_Problem to solve_
Please reproduce the listing below, switching every occurrence of "Saga" to "Epic" and leaving everything else unchanged.

++++++++++

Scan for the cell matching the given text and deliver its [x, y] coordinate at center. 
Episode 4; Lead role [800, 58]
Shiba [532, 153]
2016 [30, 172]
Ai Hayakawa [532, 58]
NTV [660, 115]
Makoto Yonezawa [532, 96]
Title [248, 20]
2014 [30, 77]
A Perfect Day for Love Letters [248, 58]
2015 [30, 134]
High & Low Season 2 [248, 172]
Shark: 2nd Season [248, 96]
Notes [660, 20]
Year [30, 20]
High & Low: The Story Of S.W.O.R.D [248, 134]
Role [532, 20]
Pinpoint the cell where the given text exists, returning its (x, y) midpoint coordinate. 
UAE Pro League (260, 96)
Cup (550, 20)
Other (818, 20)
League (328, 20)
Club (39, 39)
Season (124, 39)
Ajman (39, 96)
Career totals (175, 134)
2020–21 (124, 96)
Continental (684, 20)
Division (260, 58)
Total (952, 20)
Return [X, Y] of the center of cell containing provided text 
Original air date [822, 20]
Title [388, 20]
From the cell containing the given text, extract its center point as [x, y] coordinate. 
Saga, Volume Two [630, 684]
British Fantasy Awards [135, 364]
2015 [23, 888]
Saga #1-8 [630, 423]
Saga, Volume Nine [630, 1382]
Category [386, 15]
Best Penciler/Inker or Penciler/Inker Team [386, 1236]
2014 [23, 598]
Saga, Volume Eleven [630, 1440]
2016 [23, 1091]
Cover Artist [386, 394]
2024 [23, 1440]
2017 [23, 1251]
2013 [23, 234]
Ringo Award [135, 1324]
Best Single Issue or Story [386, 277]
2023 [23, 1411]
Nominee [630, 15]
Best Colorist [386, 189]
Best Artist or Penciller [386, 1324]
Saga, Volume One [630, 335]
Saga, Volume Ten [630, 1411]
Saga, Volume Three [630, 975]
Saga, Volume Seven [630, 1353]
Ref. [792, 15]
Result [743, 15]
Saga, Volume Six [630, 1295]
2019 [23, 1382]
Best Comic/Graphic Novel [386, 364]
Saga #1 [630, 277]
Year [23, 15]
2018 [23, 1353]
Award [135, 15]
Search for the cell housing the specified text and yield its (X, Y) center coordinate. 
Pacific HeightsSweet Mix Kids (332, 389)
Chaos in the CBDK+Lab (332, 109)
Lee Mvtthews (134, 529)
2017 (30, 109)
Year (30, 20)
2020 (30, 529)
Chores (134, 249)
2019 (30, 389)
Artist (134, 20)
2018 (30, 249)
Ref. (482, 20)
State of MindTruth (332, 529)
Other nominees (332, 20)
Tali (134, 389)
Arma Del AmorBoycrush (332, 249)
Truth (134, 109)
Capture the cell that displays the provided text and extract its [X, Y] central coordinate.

++++++++++

_Task answer_
Scan for the cell matching the given text and deliver its [x, y] coordinate at center. 
Episode 4; Lead role [800, 58]
Shiba [532, 153]
2016 [30, 172]
Ai Hayakawa [532, 58]
NTV [660, 115]
Makoto Yonezawa [532, 96]
Title [248, 20]
2014 [30, 77]
A Perfect Day for Love Letters [248, 58]
2015 [30, 134]
High & Low Season 2 [248, 172]
Shark: 2nd Season [248, 96]
Notes [660, 20]
Year [30, 20]
High & Low: The Story Of S.W.O.R.D [248, 134]
Role [532, 20]
Pinpoint the cell where the given text exists, returning its (x, y) midpoint coordinate. 
UAE Pro League (260, 96)
Cup (550, 20)
Other (818, 20)
League (328, 20)
Club (39, 39)
Season (124, 39)
Ajman (39, 96)
Career totals (175, 134)
2020–21 (124, 96)
Continental (684, 20)
Division (260, 58)
Total (952, 20)
Return [X, Y] of the center of cell containing provided text 
Original air date [822, 20]
Title [388, 20]
From the cell containing the given text, extract its center point as [x, y] coordinate. 
Epic, Volume Two [630, 684]
British Fantasy Awards [135, 364]
2015 [23, 888]
Epic #1-8 [630, 423]
Epic, Volume Nine [630, 1382]
Category [386, 15]
Best Penciler/Inker or Penciler/Inker Team [386, 1236]
2014 [23, 598]
Epic, Volume Eleven [630, 1440]
2016 [23, 1091]
Cover Artist [386, 394]
2024 [23, 1440]
2017 [23, 1251]
2013 [23, 234]
Ringo Award [135, 1324]
Best Single Issue or Story [386, 277]
2023 [23, 1411]
Nominee [630, 15]
Best Colorist [386, 189]
Best Artist or Penciller [386, 1324]
Epic, Volume One [630, 335]
Epic, Volume Ten [630, 1411]
Epic, Volume Three [630, 975]
Epic, Volume Seven [630, 1353]
Ref. [792, 15]
Result [743, 15]
Epic, Volume Six [630, 1295]
2019 [23, 1382]
Best Comic/Graphic Novel [386, 364]
Epic #1 [630, 277]
Year [23, 15]
2018 [23, 1353]
Award [135, 15]
Search for the cell housing the specified text and yield its (X, Y) center coordinate. 
Pacific HeightsSweet Mix Kids (332, 389)
Chaos in the CBDK+Lab (332, 109)
Lee Mvtthews (134, 529)
2017 (30, 109)
Year (30, 20)
2020 (30, 529)
Chores (134, 249)
2019 (30, 389)
Artist (134, 20)
2018 (30, 249)
Ref. (482, 20)
State of MindTruth (332, 529)
Other nominees (332, 20)
Tali (134, 389)
Arma Del AmorBoycrush (332, 249)
Truth (134, 109)
Capture the cell that displays the provided text and extract its [X, Y] central coordinate.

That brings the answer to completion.